* [Aim of the task]
Write out, word for word, only the lines from the one containing "none -> orange cake [246,233,290,276]" through the final line of the data.

++++ Data provided

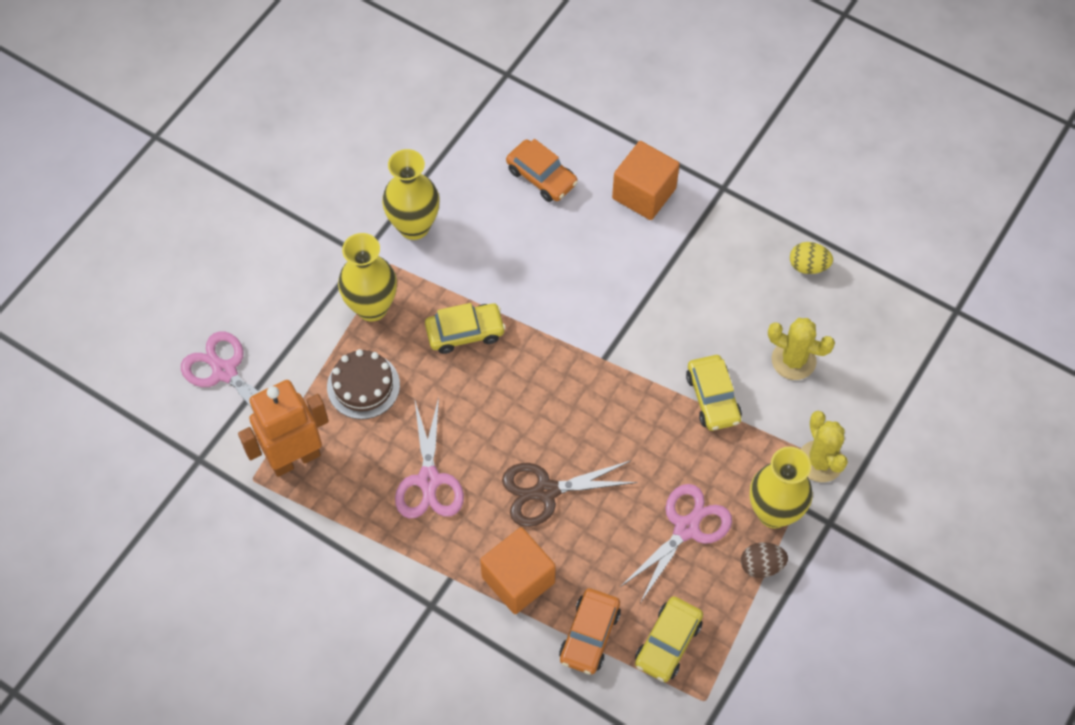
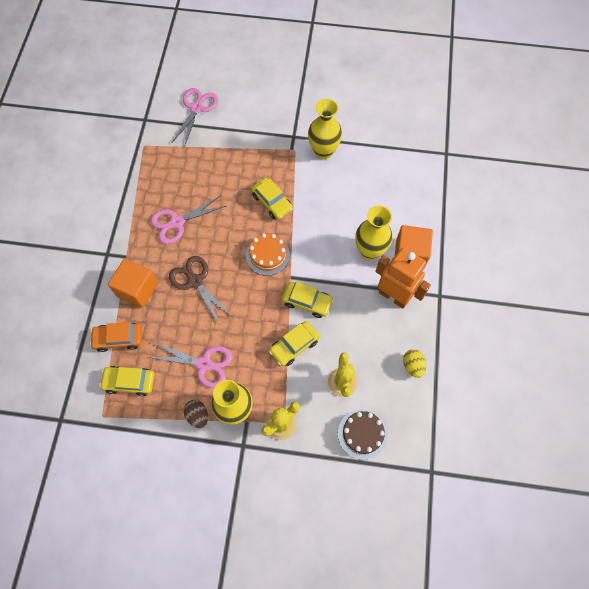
camera: 65 degrees right, 5 degrees up
orange robot [238,380,329,477] -> orange robot moved to [375,247,431,308]
brown cake [327,349,400,419] -> brown cake moved to [338,409,387,460]
yellow vase [338,233,397,322] -> yellow vase moved to [355,206,393,260]
orange car [506,139,578,202] -> none
none -> orange cake [246,233,290,276]
none -> yellow car [282,282,334,318]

++++++++

* [Expected answer]
none -> orange cake [246,233,290,276]
none -> yellow car [282,282,334,318]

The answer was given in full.